• **Records for this task**
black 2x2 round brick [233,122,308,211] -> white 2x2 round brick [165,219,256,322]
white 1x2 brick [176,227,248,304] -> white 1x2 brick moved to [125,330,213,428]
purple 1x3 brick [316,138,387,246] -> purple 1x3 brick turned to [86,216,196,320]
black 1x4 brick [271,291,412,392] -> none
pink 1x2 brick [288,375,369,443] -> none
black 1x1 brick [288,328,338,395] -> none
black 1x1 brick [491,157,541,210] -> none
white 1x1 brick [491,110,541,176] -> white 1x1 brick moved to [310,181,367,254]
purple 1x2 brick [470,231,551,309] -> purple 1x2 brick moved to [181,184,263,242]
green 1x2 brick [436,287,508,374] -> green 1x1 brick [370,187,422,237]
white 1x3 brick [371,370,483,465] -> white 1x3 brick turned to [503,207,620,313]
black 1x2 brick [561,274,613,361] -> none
==
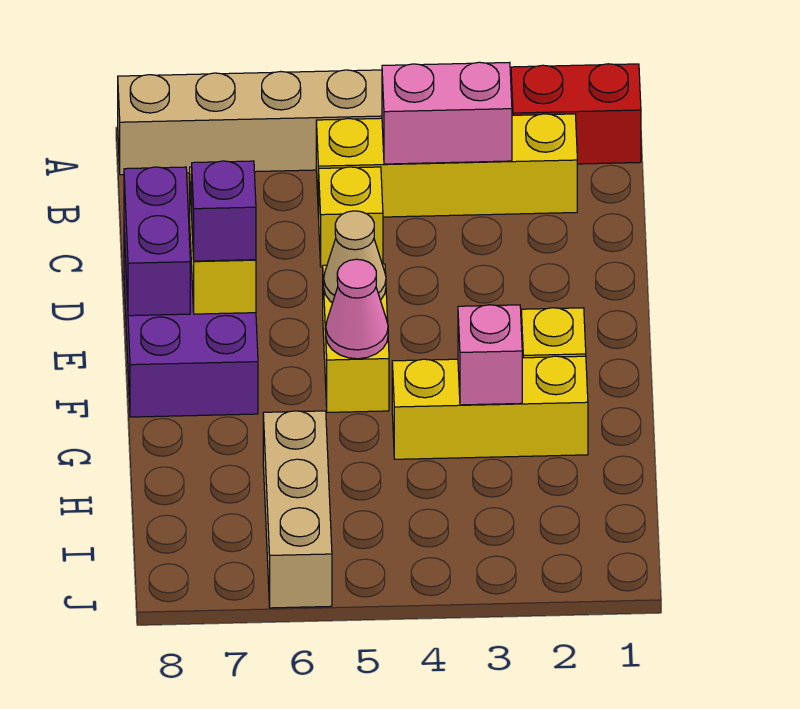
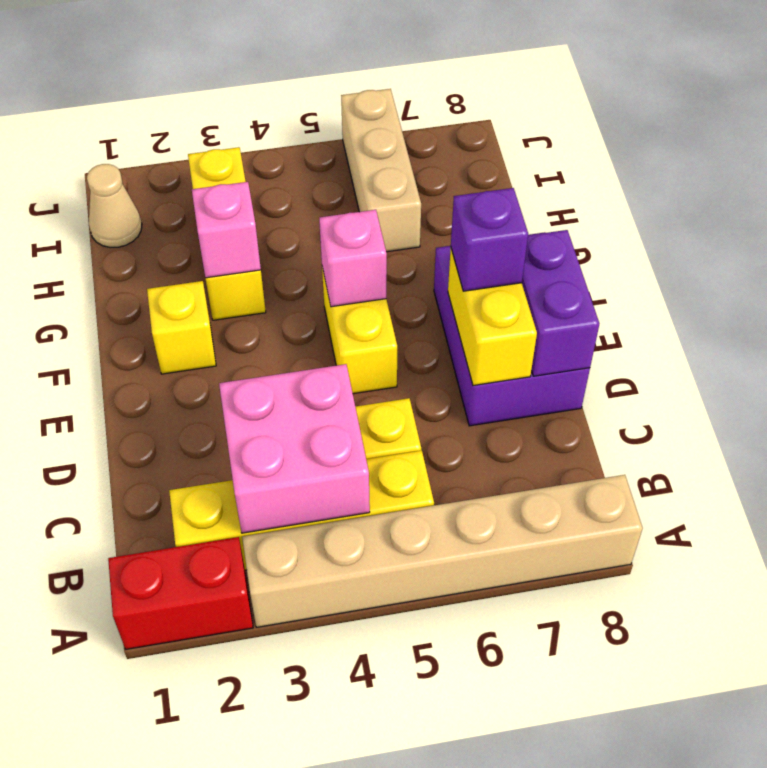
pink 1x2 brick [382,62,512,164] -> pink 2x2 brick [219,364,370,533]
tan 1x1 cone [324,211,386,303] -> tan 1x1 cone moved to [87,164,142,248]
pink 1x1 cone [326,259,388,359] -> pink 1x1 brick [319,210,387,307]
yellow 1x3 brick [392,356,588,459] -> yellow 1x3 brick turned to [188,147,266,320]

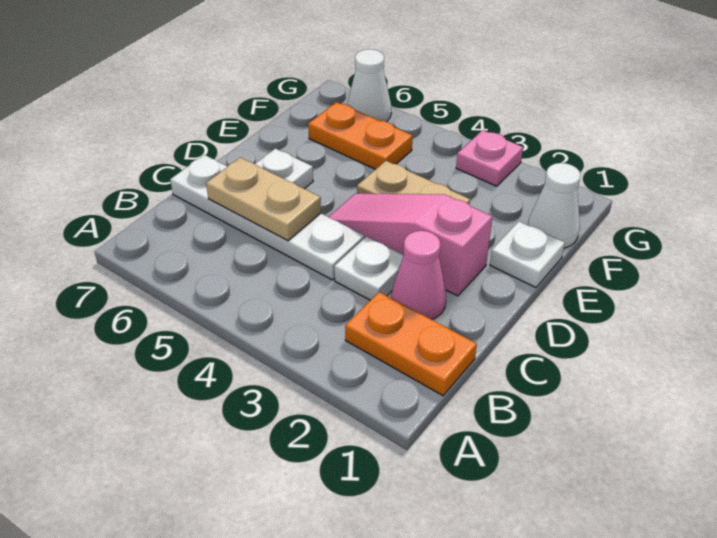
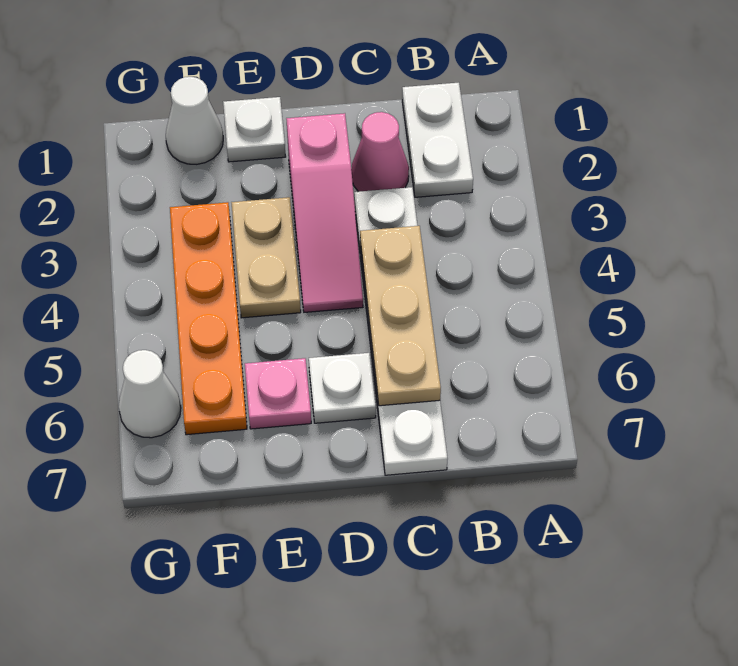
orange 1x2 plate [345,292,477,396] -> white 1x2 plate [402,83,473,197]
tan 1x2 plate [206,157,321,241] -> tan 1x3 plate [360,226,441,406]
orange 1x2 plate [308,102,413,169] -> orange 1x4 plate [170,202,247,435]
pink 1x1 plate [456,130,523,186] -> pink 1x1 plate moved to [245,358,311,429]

• **Aim of the exercise**
Find the line with "black 1x1 brick [491,157,541,210] -> none" in the material above. Reproduce it and each line after it up to and including the line with "black 1x2 brick [561,274,613,361] -> none".

• **Solution**
black 1x1 brick [491,157,541,210] -> none
white 1x1 brick [491,110,541,176] -> white 1x1 brick moved to [310,181,367,254]
purple 1x2 brick [470,231,551,309] -> purple 1x2 brick moved to [181,184,263,242]
green 1x2 brick [436,287,508,374] -> green 1x1 brick [370,187,422,237]
white 1x3 brick [371,370,483,465] -> white 1x3 brick turned to [503,207,620,313]
black 1x2 brick [561,274,613,361] -> none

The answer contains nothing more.